The problem - Output exactly the lines that run from the start of the records to the line with "none -> pink pawn [105,443,153,485]", counting both ends, and skip the pictures.

Dataset extract -
··········

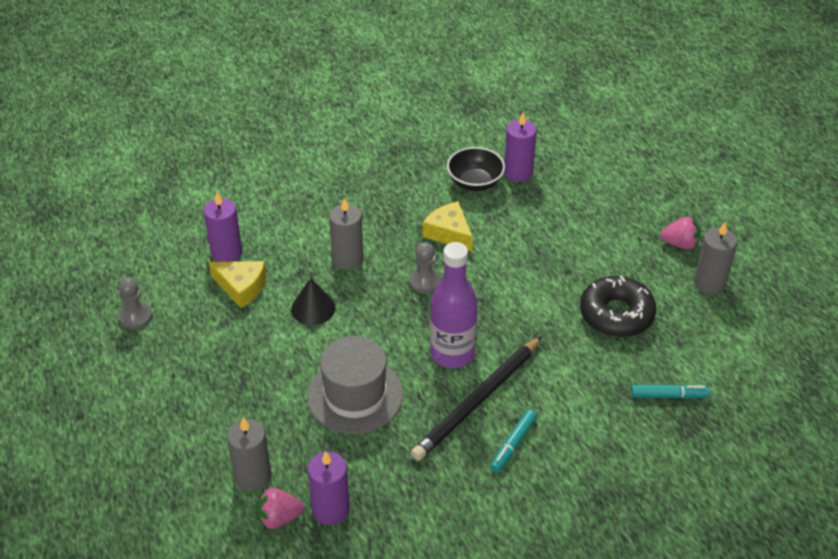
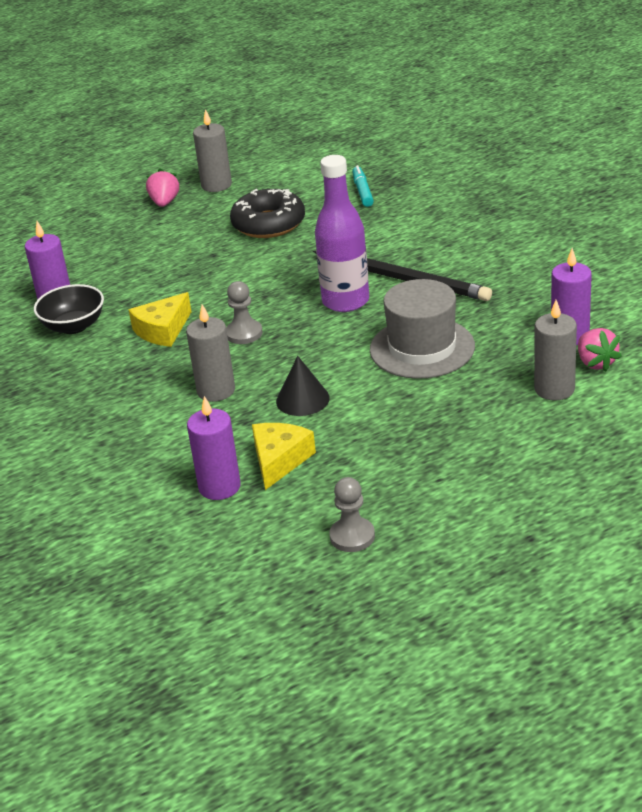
camera: 95 degrees left, 10 degrees down
turquoise marker [490,410,537,473] -> none

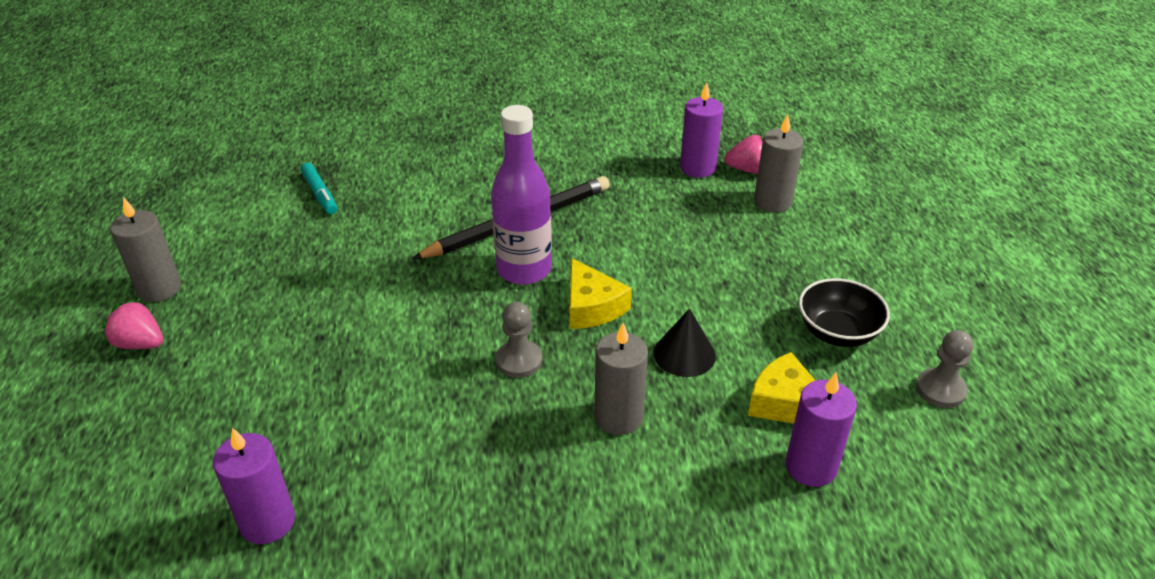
camera: 70 degrees left, 5 degrees up
black bowl [34,284,104,334] -> black bowl moved to [799,278,890,347]
yellow cheese [129,292,192,347] -> yellow cheese moved to [570,258,632,329]
black donut [230,189,305,238] -> none
turquoise marker [352,165,374,207] -> turquoise marker turned 135 degrees counterclockwise [301,163,337,214]
grey hat [370,279,475,379] -> none

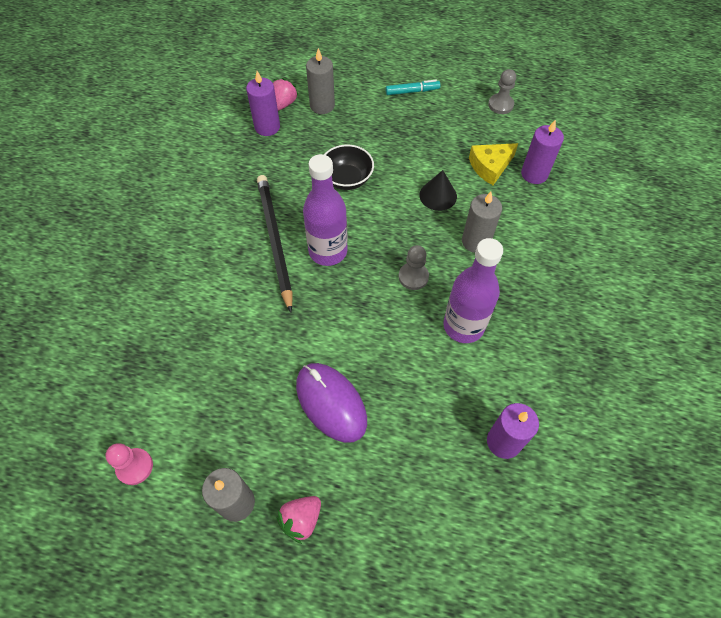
camera: 70 degrees left, 20 degrees up
turquoise marker [301,163,337,214] -> turquoise marker moved to [386,80,440,95]
yellow cheese [570,258,632,329] -> none
black bowl [799,278,890,347] -> black bowl moved to [324,145,374,190]
none -> pink pawn [105,443,153,485]
none -> purple mouse [296,363,367,443]
none -> purple bottle [443,238,503,343]

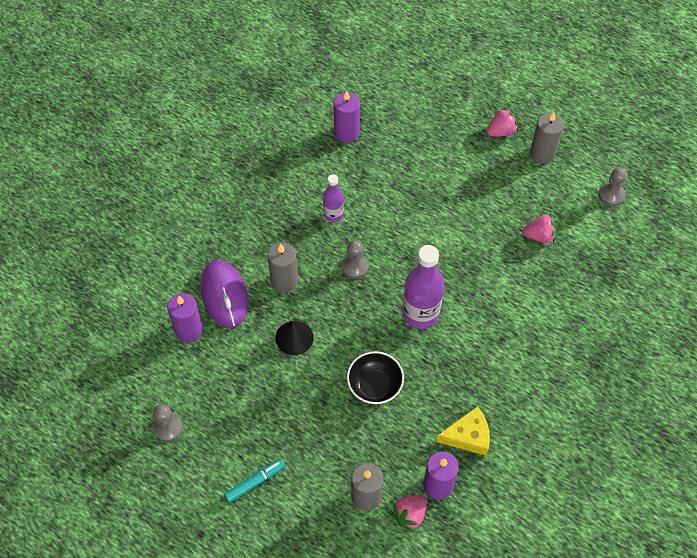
camera: 160 degrees left, 0 degrees up
pink pawn [105,443,153,485] -> grey pawn [598,168,627,206]
black pencil [257,175,293,312] -> none
purple mouse [296,363,367,443] -> purple mouse moved to [201,260,248,328]
turquoise marker [386,80,440,95] -> turquoise marker turned 135 degrees clockwise [224,459,285,503]
purple bottle [443,238,503,343] -> purple bottle [323,174,344,222], size x0.56
yellow cheese [469,143,518,185] -> yellow cheese moved to [436,406,490,456]
none -> pink strawberry [523,214,557,243]

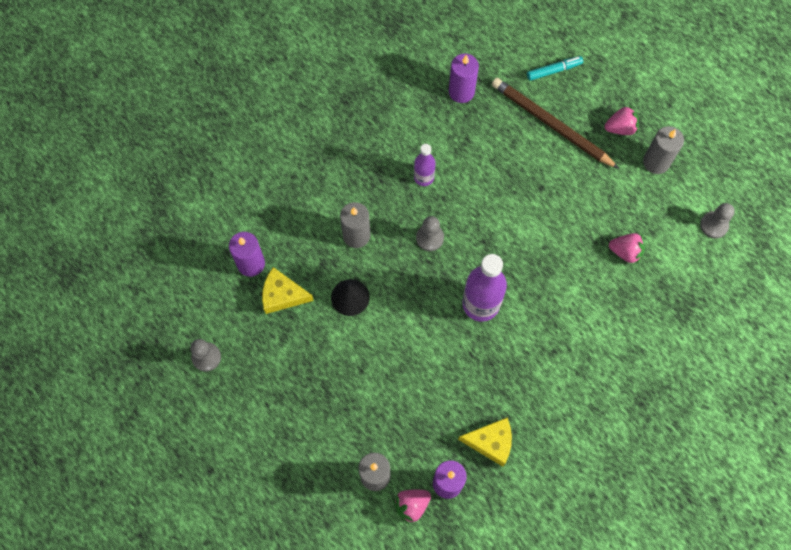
camera: 15 degrees right, 10 degrees up
purple mouse [201,260,248,328] -> none
turquoise marker [224,459,285,503] -> turquoise marker moved to [527,56,583,81]
black bowl [347,351,404,404] -> none
none -> yellow cheese [262,267,314,314]
none -> brown pencil [492,78,619,169]

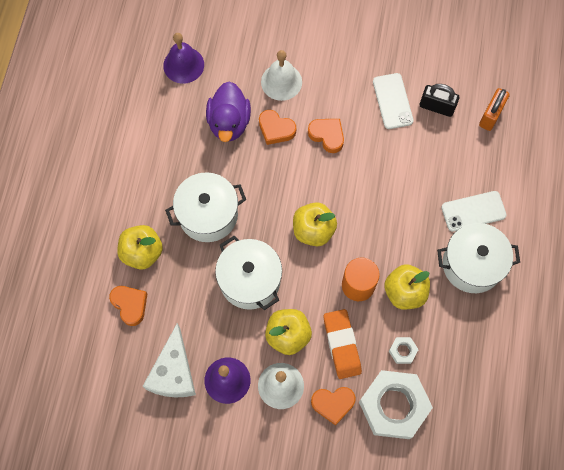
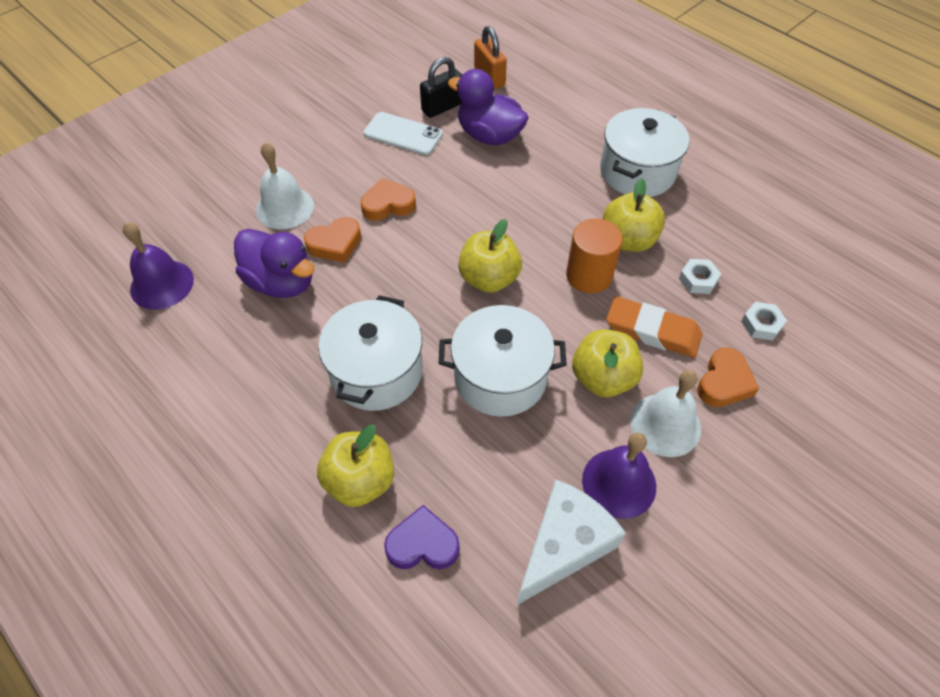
camera: 55 degrees left, 15 degrees down
orange heart [109,286,147,326] -> purple heart [384,505,460,569]
white cheese [143,323,196,398] -> white cheese turned 90 degrees counterclockwise [517,479,626,605]
white nut [359,370,433,439] -> white nut [741,302,787,341], size x0.41
white phone [441,191,507,232] -> none
none -> purple duck [448,69,529,145]

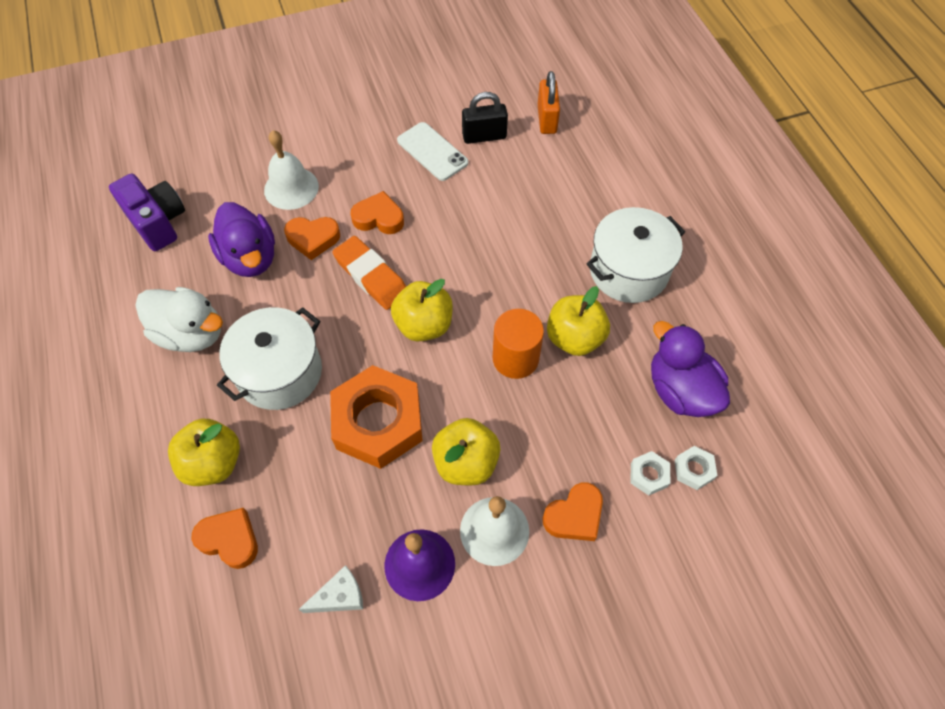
camera: 25 degrees right, 5 degrees up
purple bell [123,222,194,310] -> purple camera [109,174,185,251]
purple heart [384,505,460,569] -> orange heart [191,508,258,569]
white pot [439,305,567,417] -> orange nut [330,365,423,469]
purple duck [448,69,529,145] -> purple duck moved to [651,321,730,417]
white cheese [517,479,626,605] -> white cheese [299,565,363,613], size x0.54
orange eraser [606,296,702,358] -> orange eraser moved to [332,236,406,310]
white nut [679,259,721,294] -> white nut moved to [674,446,718,490]
none -> white duck [135,287,223,352]

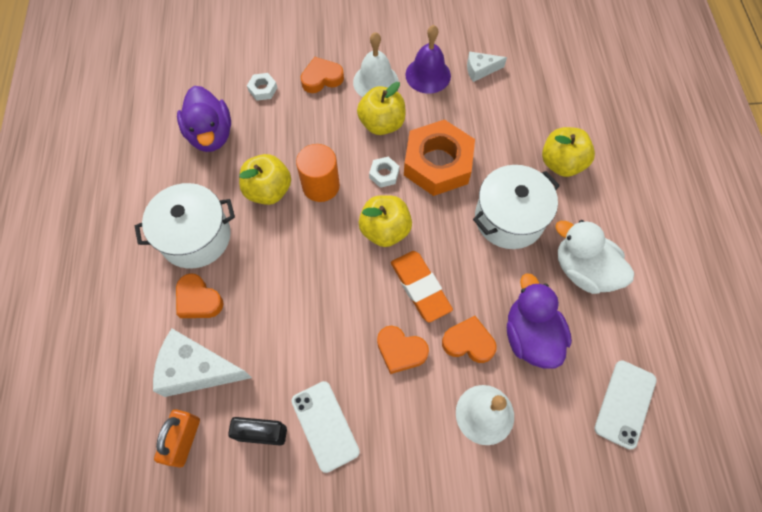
camera: 165 degrees left, 5 degrees up
purple camera [109,174,185,251] -> white phone [594,360,657,450]
orange heart [191,508,258,569] -> orange heart moved to [176,273,224,318]
white nut [674,446,718,490] -> white nut moved to [369,157,399,188]
none -> white cheese [153,329,252,397]

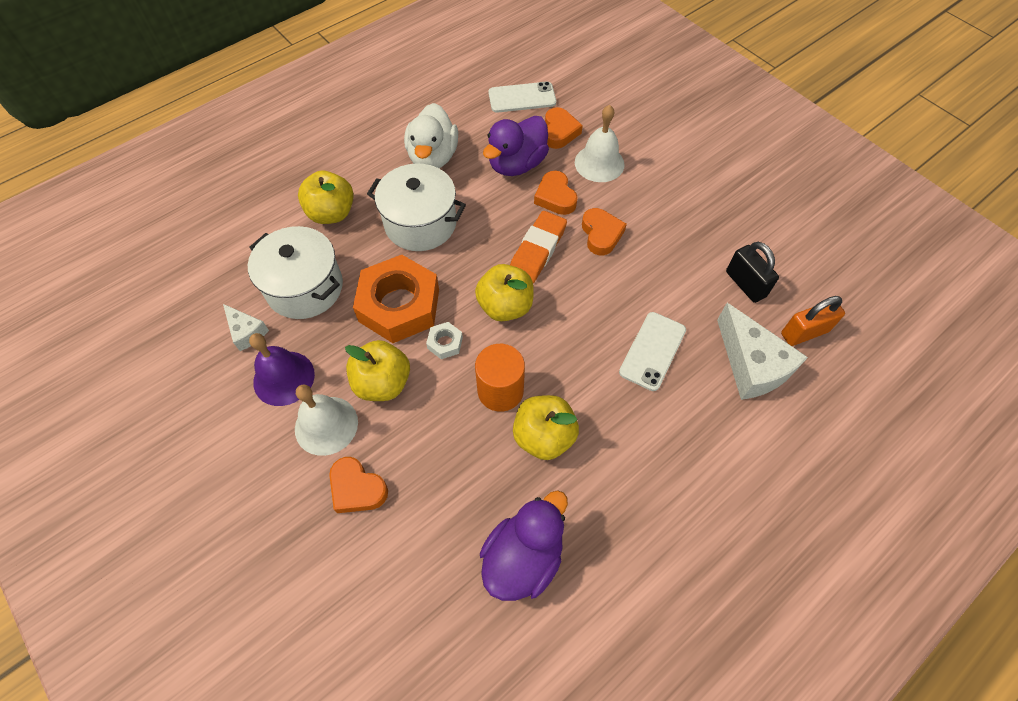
camera: 125 degrees left, 5 degrees down
white pot [135,183,235,268] -> white pot moved to [248,226,343,319]
orange heart [176,273,224,318] -> orange heart moved to [545,107,583,149]
white nut [247,73,277,101] -> none
white phone [291,381,360,473] -> white phone moved to [619,312,686,391]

··········

Answer space -
camera: 95 degrees left, 10 degrees down
turquoise marker [490,410,537,473] -> none

camera: 70 degrees left, 5 degrees up
black bowl [34,284,104,334] -> black bowl moved to [799,278,890,347]
yellow cheese [129,292,192,347] -> yellow cheese moved to [570,258,632,329]
black donut [230,189,305,238] -> none
turquoise marker [352,165,374,207] -> turquoise marker turned 135 degrees counterclockwise [301,163,337,214]
grey hat [370,279,475,379] -> none

camera: 70 degrees left, 20 degrees up
turquoise marker [301,163,337,214] -> turquoise marker moved to [386,80,440,95]
yellow cheese [570,258,632,329] -> none
black bowl [799,278,890,347] -> black bowl moved to [324,145,374,190]
none -> pink pawn [105,443,153,485]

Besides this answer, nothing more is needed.